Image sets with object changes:

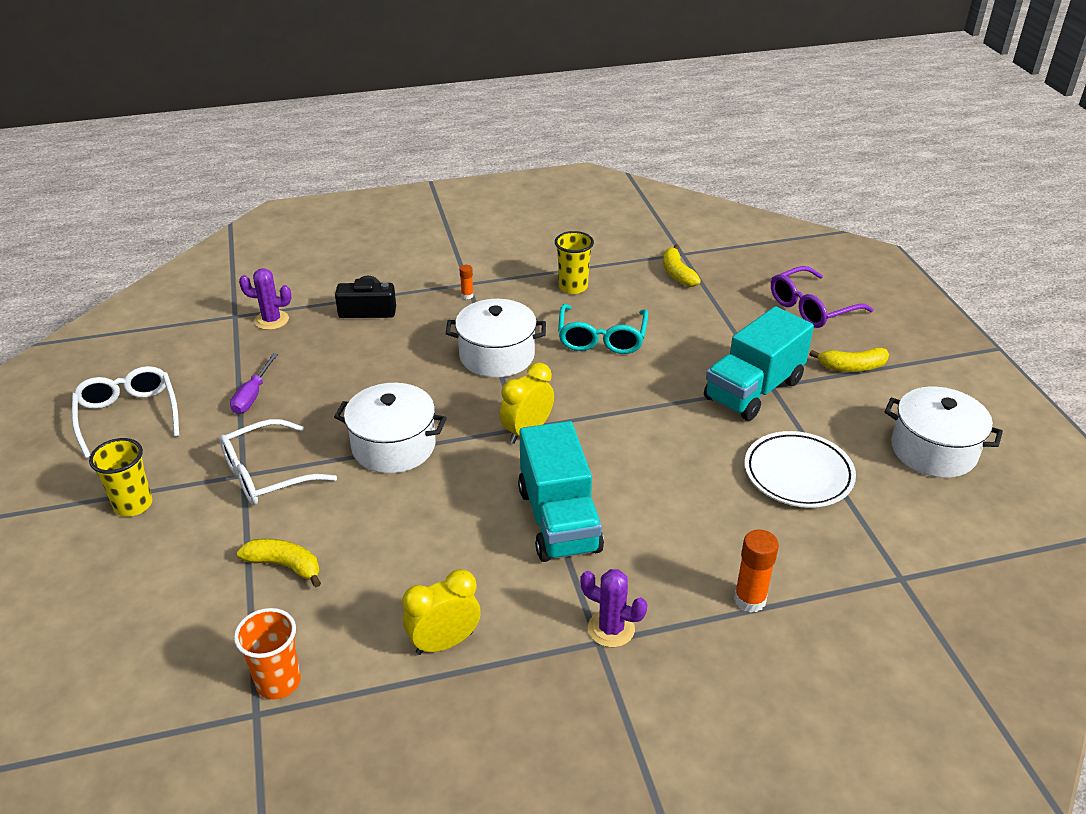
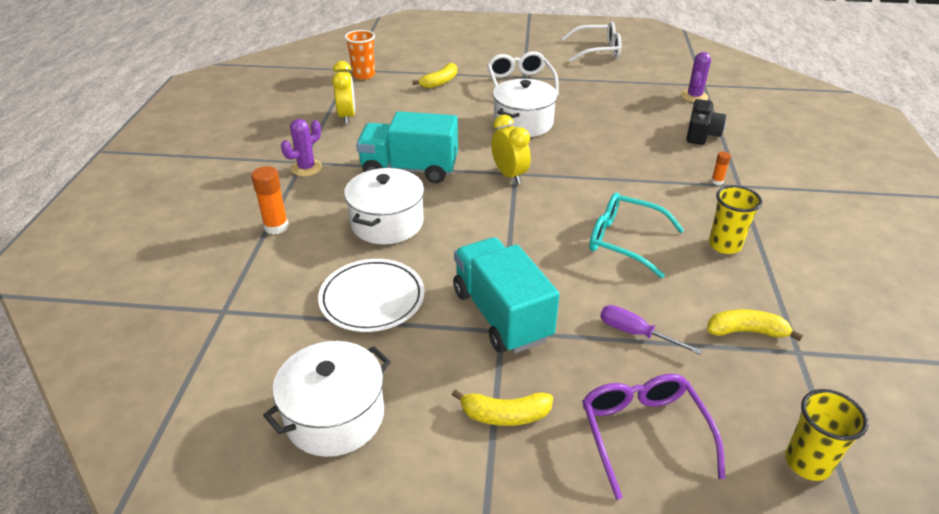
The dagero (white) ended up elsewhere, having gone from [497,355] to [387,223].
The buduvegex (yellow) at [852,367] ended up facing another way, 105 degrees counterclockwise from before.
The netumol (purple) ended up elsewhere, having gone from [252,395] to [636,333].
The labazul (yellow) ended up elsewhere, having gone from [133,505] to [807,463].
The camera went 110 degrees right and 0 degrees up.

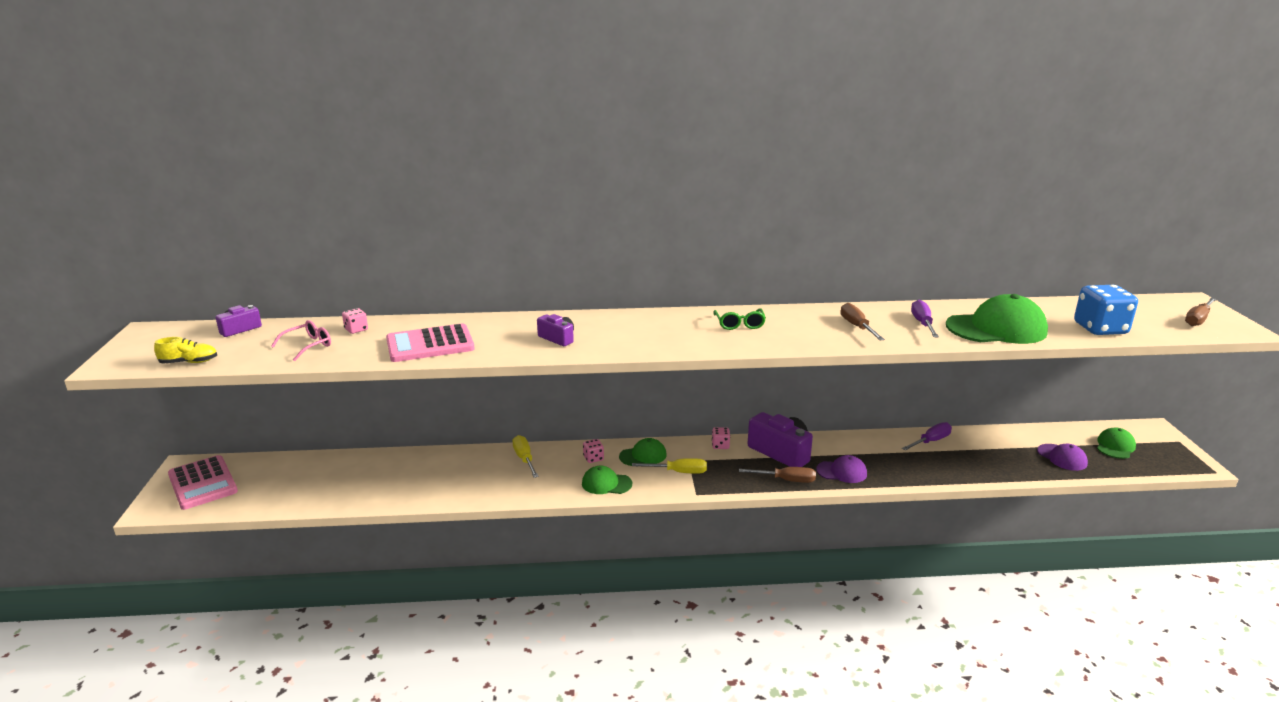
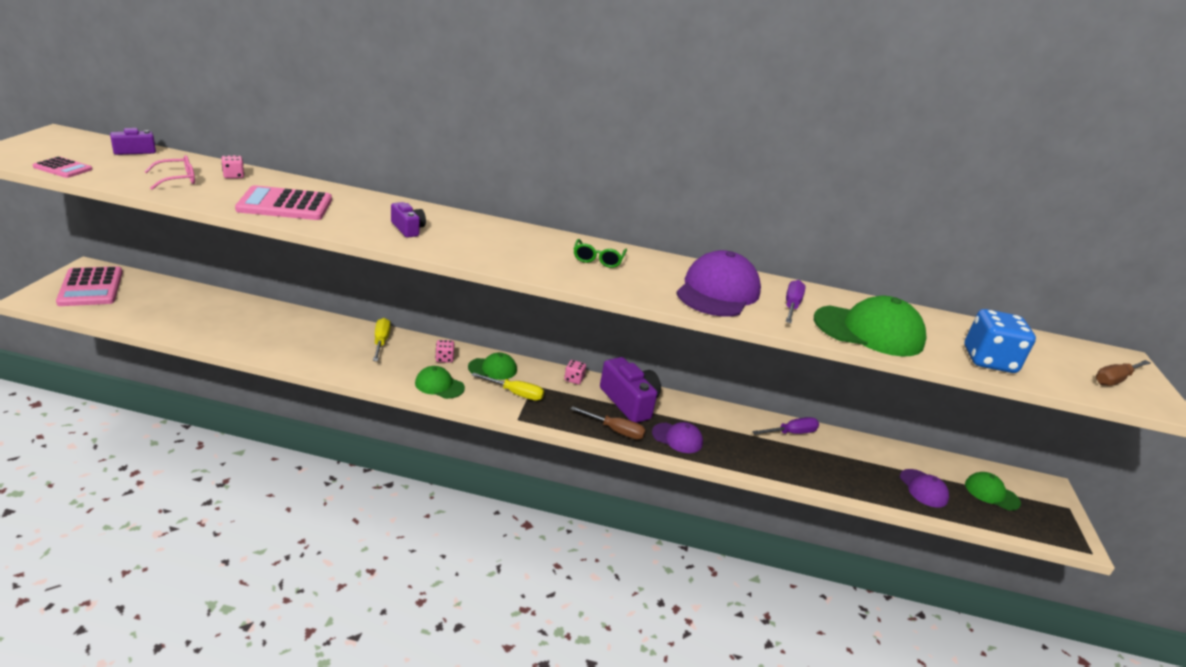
Where the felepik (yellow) stood at [189,362], the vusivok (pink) came to stand at [63,168].
Where the netumol (brown) stood at [857,327], the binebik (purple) came to stand at [718,291].
The binebik (green) at [1115,446] ended up facing another way, 105 degrees counterclockwise from before.
The camera went 10 degrees right and 5 degrees up.

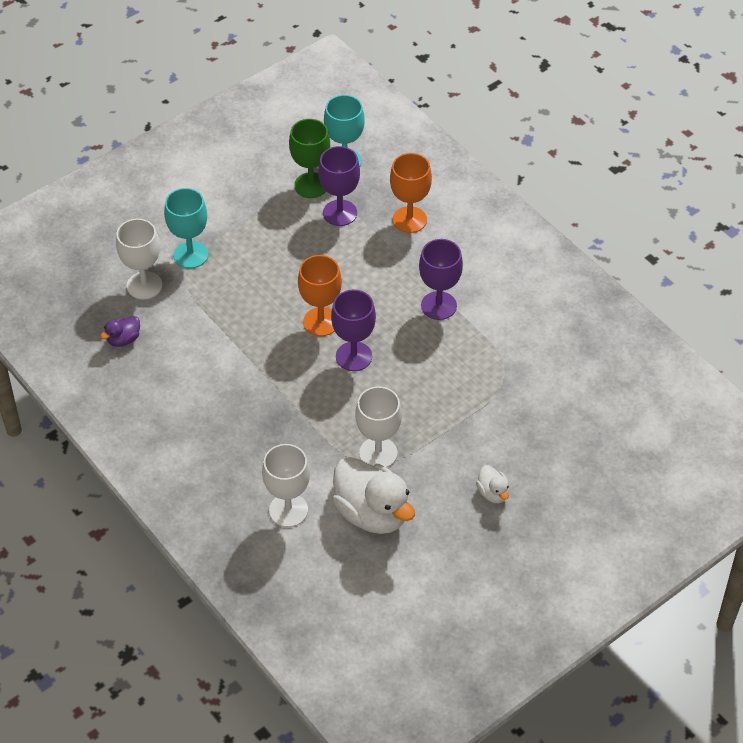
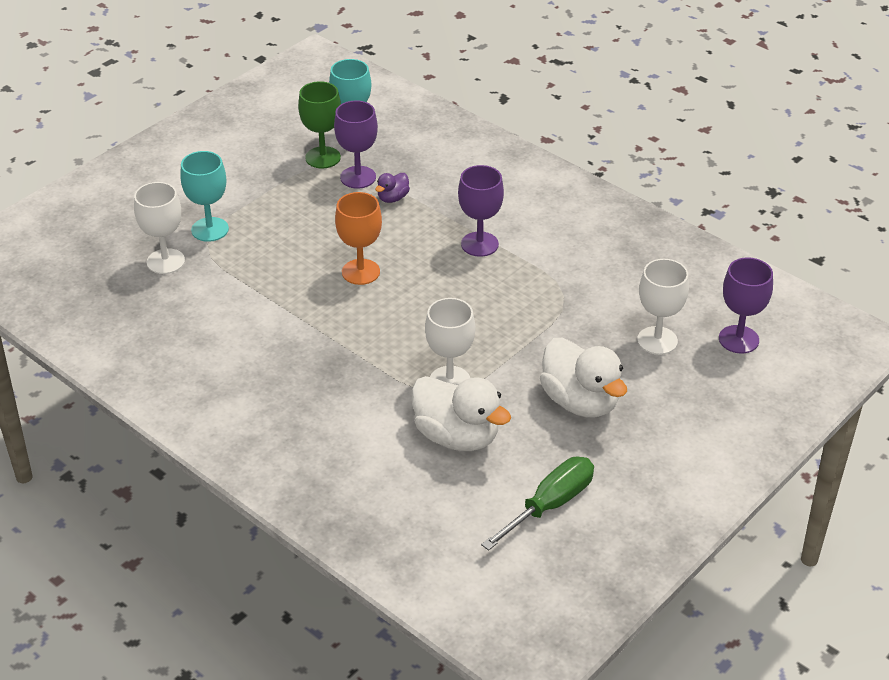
The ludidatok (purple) ended up elsewhere, having gone from [123,339] to [393,198].
The second view gained the netumol (green) at [550,505].
The size of the ludidatok (white) at [493,493] changed by a factor of 2.15.
The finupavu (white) ended up elsewhere, having gone from [288,510] to [657,340].
The finupavu (purple) ended up elsewhere, having gone from [354,356] to [738,339].
The second view lost the finupavu (orange) at [409,220].
The camera went 10 degrees left and 10 degrees down.

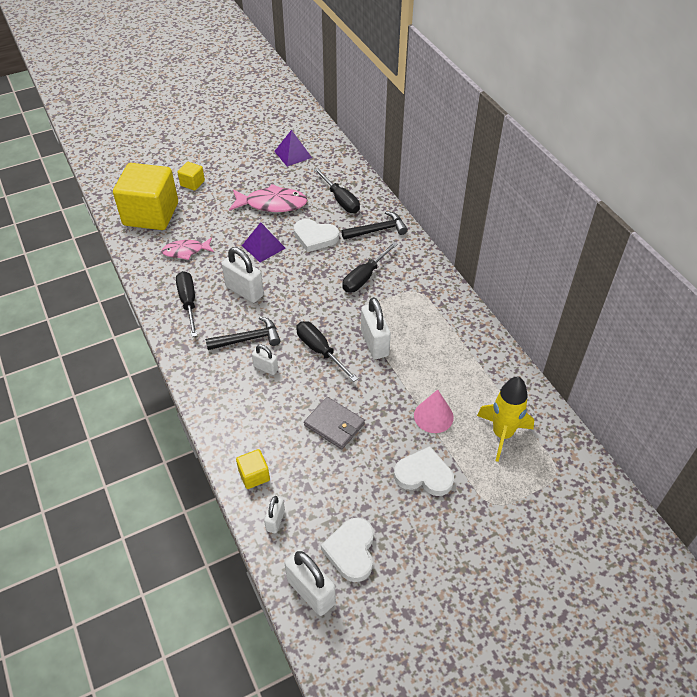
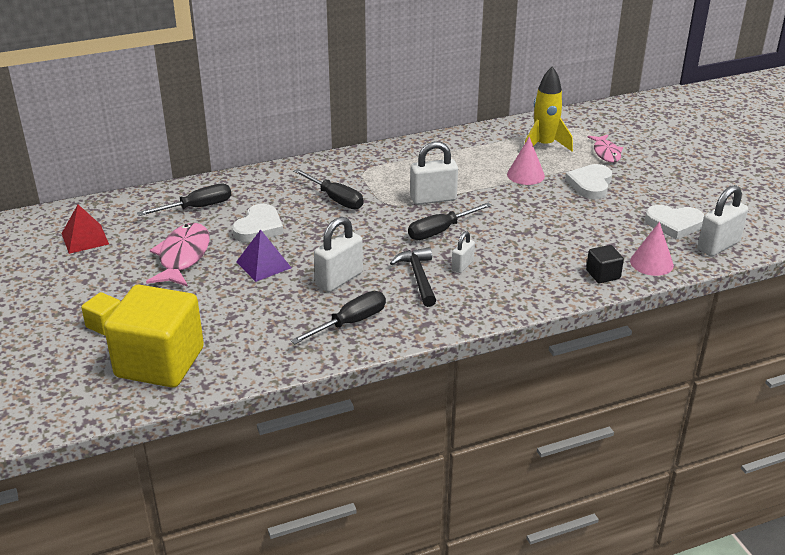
What was the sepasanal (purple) at [293,154] turned into the sepasanal (red) at [85,238].
The netumol (black) at [188,302] ended up facing another way, 150 degrees clockwise from before.
What was the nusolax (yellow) at [254,475] turned into the nusolax (black) at [603,274].
The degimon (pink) ended up elsewhere, having gone from [185,251] to [606,153].
Where the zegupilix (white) stood at [275,520], the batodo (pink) came to stand at [651,263].
The second view lost the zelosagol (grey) at [334,425].
The second view lost the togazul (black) at [377,230].
The camera went 85 degrees left and 15 degrees down.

Work to complete —
If a record holds a picture, leave the picture out and copy the rest exactly.

Output of the exercise —
The dagero (white) ended up elsewhere, having gone from [497,355] to [387,223].
The buduvegex (yellow) at [852,367] ended up facing another way, 105 degrees counterclockwise from before.
The netumol (purple) ended up elsewhere, having gone from [252,395] to [636,333].
The labazul (yellow) ended up elsewhere, having gone from [133,505] to [807,463].
The camera went 110 degrees right and 0 degrees up.

Where the felepik (yellow) stood at [189,362], the vusivok (pink) came to stand at [63,168].
Where the netumol (brown) stood at [857,327], the binebik (purple) came to stand at [718,291].
The binebik (green) at [1115,446] ended up facing another way, 105 degrees counterclockwise from before.
The camera went 10 degrees right and 5 degrees up.

The ludidatok (purple) ended up elsewhere, having gone from [123,339] to [393,198].
The second view gained the netumol (green) at [550,505].
The size of the ludidatok (white) at [493,493] changed by a factor of 2.15.
The finupavu (white) ended up elsewhere, having gone from [288,510] to [657,340].
The finupavu (purple) ended up elsewhere, having gone from [354,356] to [738,339].
The second view lost the finupavu (orange) at [409,220].
The camera went 10 degrees left and 10 degrees down.

What was the sepasanal (purple) at [293,154] turned into the sepasanal (red) at [85,238].
The netumol (black) at [188,302] ended up facing another way, 150 degrees clockwise from before.
What was the nusolax (yellow) at [254,475] turned into the nusolax (black) at [603,274].
The degimon (pink) ended up elsewhere, having gone from [185,251] to [606,153].
Where the zegupilix (white) stood at [275,520], the batodo (pink) came to stand at [651,263].
The second view lost the zelosagol (grey) at [334,425].
The second view lost the togazul (black) at [377,230].
The camera went 85 degrees left and 15 degrees down.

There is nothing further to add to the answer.